DATA SUPPLIED:
______________________________
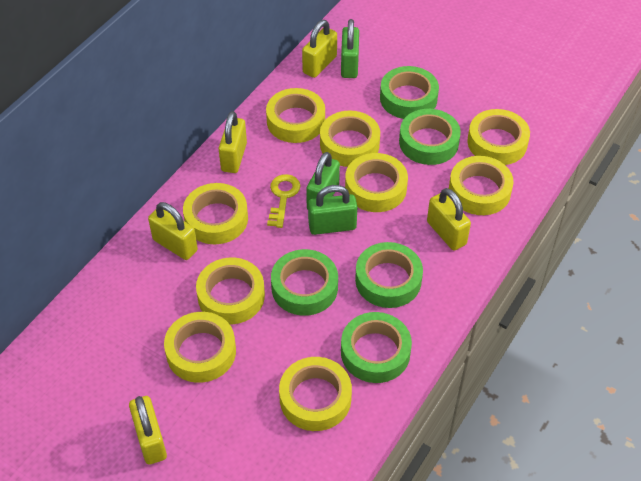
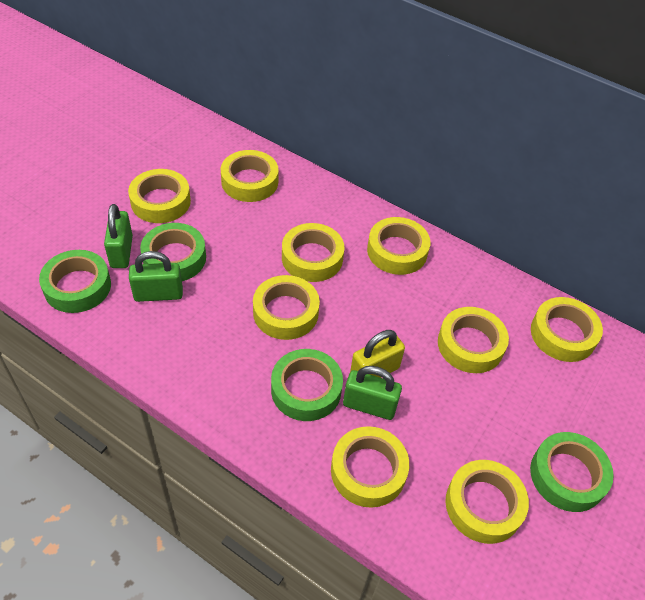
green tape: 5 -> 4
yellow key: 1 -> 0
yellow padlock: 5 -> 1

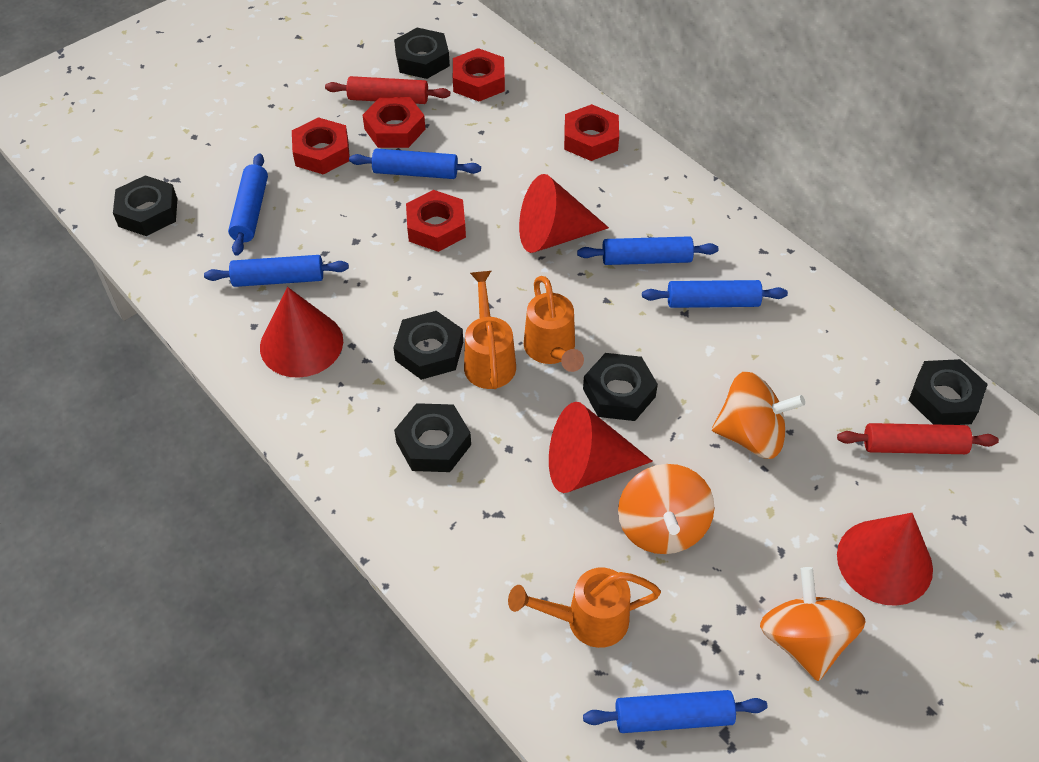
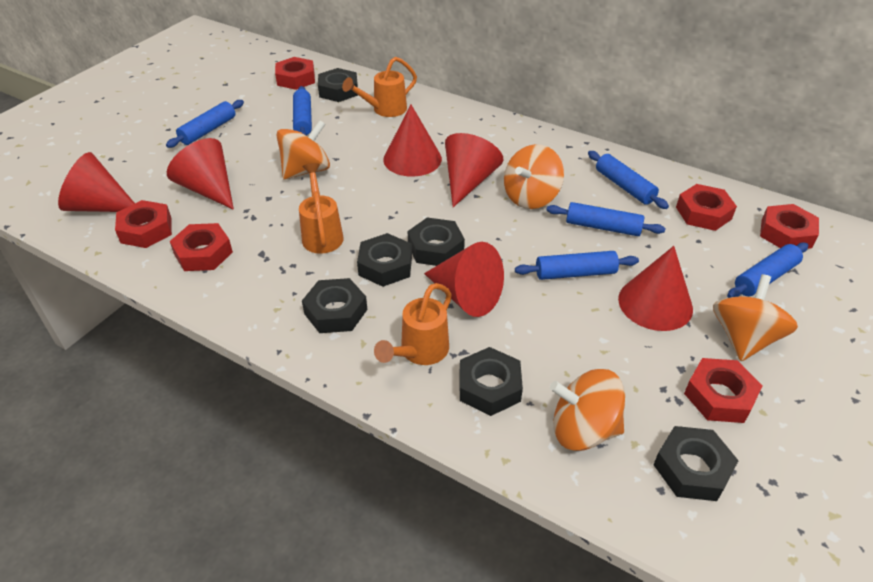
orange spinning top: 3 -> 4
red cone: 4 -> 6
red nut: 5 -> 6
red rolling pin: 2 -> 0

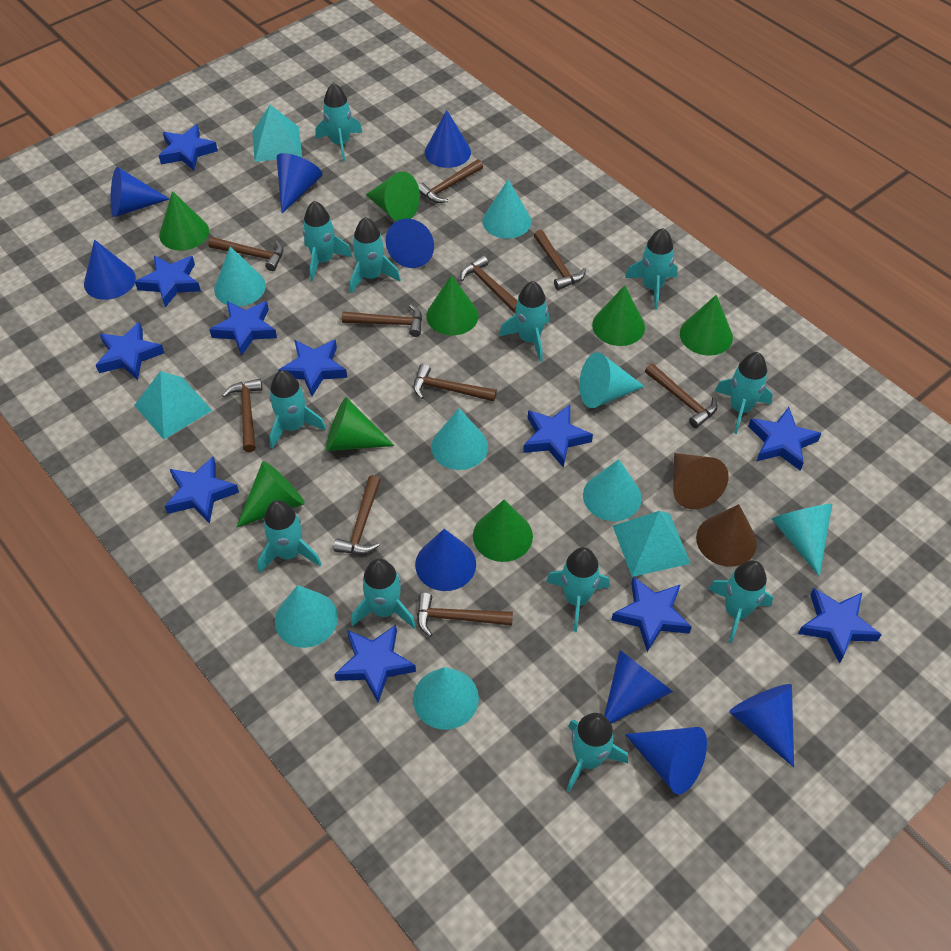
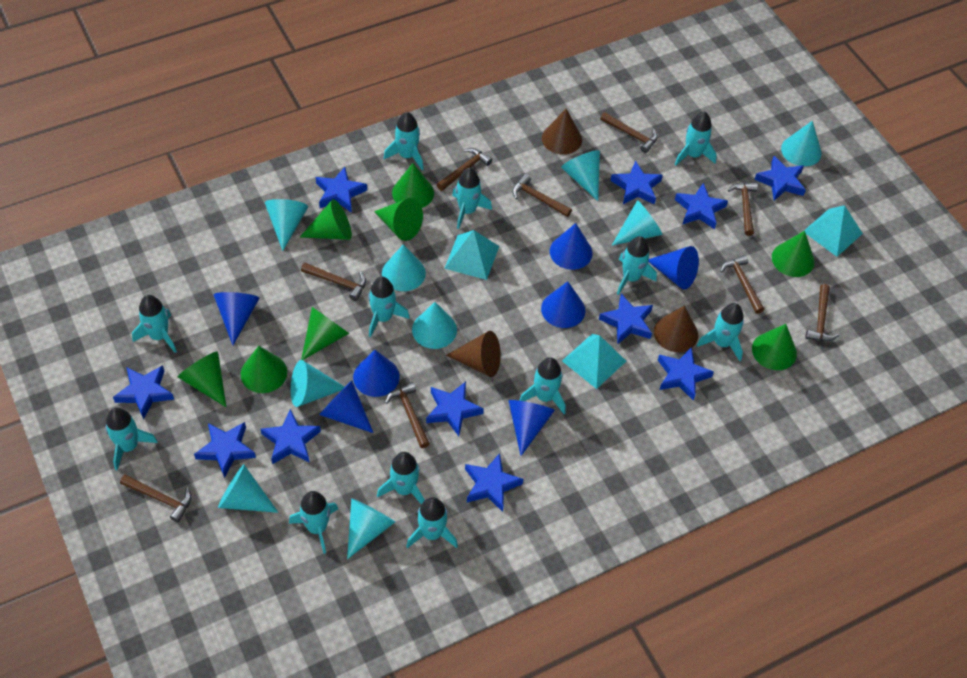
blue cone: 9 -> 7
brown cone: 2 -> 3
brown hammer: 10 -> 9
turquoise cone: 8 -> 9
______________________________
An exact copy of the lines from the one with "orange spinning top: 3 -> 4" through the end of the records: produce that and nothing more, leaving out the pictures.

orange spinning top: 3 -> 4
red cone: 4 -> 6
red nut: 5 -> 6
red rolling pin: 2 -> 0

blue cone: 9 -> 7
brown cone: 2 -> 3
brown hammer: 10 -> 9
turquoise cone: 8 -> 9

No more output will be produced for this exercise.